:: Dataset records ::

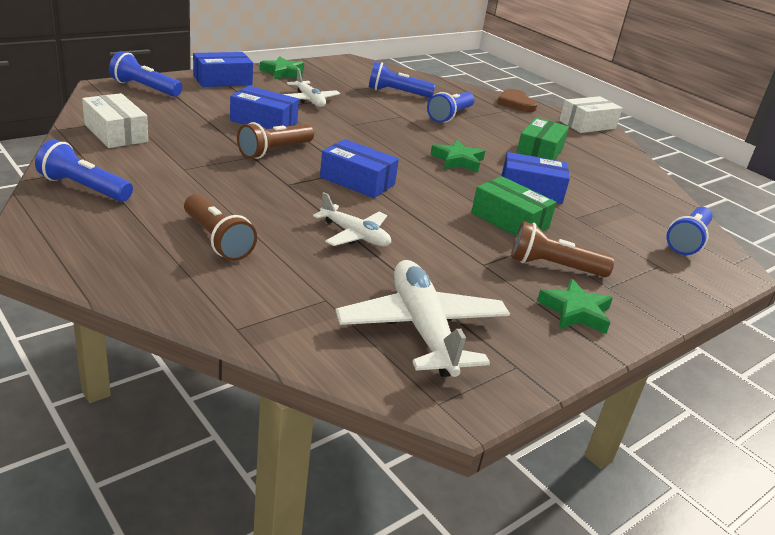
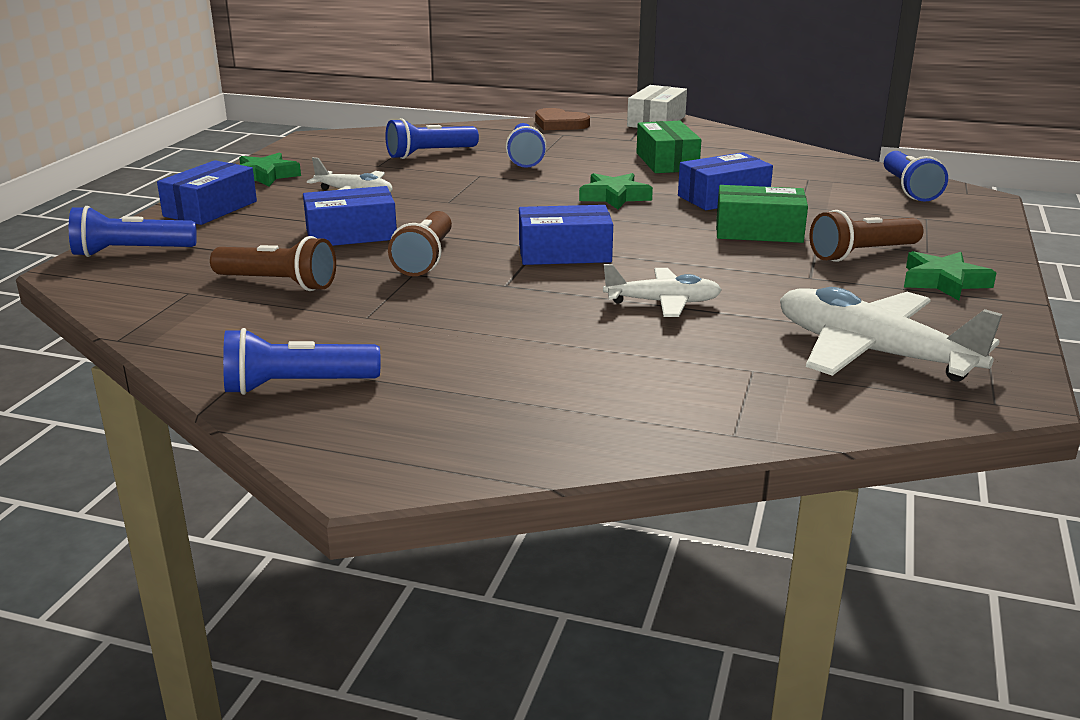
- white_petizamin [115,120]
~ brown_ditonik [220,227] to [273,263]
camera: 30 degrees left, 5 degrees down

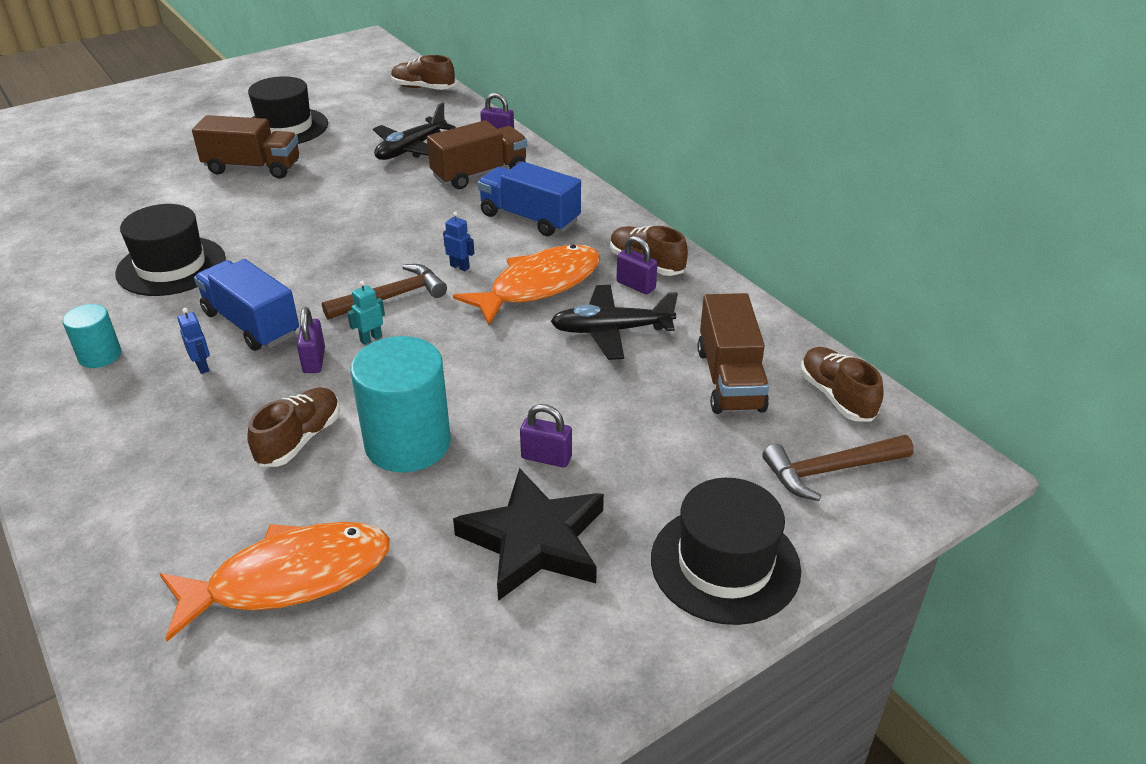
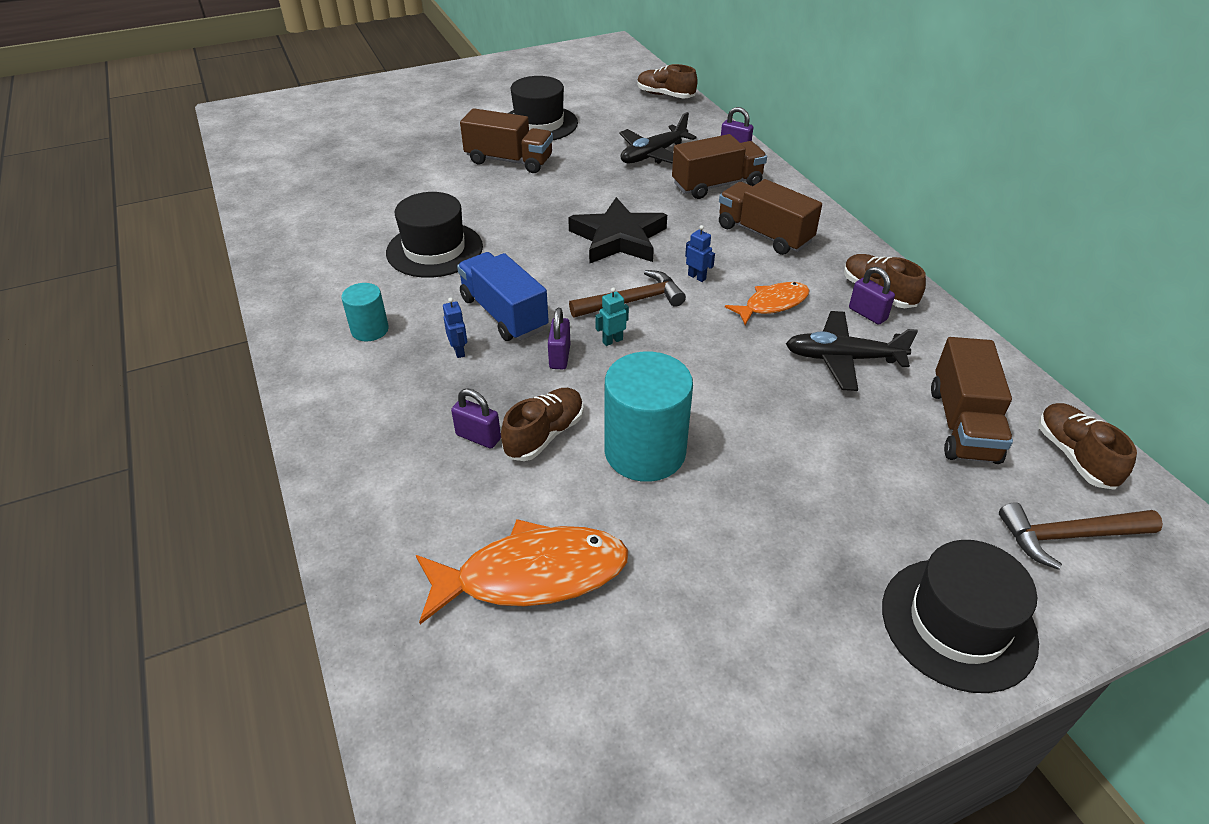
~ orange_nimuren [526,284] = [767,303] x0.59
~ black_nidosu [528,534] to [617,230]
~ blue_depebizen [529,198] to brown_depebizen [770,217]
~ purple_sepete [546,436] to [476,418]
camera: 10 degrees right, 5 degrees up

:::

Your reply should restate the data above word for word and contain no pictures.

- white_petizamin [115,120]
~ brown_ditonik [220,227] to [273,263]
camera: 30 degrees left, 5 degrees down

~ orange_nimuren [526,284] = [767,303] x0.59
~ black_nidosu [528,534] to [617,230]
~ blue_depebizen [529,198] to brown_depebizen [770,217]
~ purple_sepete [546,436] to [476,418]
camera: 10 degrees right, 5 degrees up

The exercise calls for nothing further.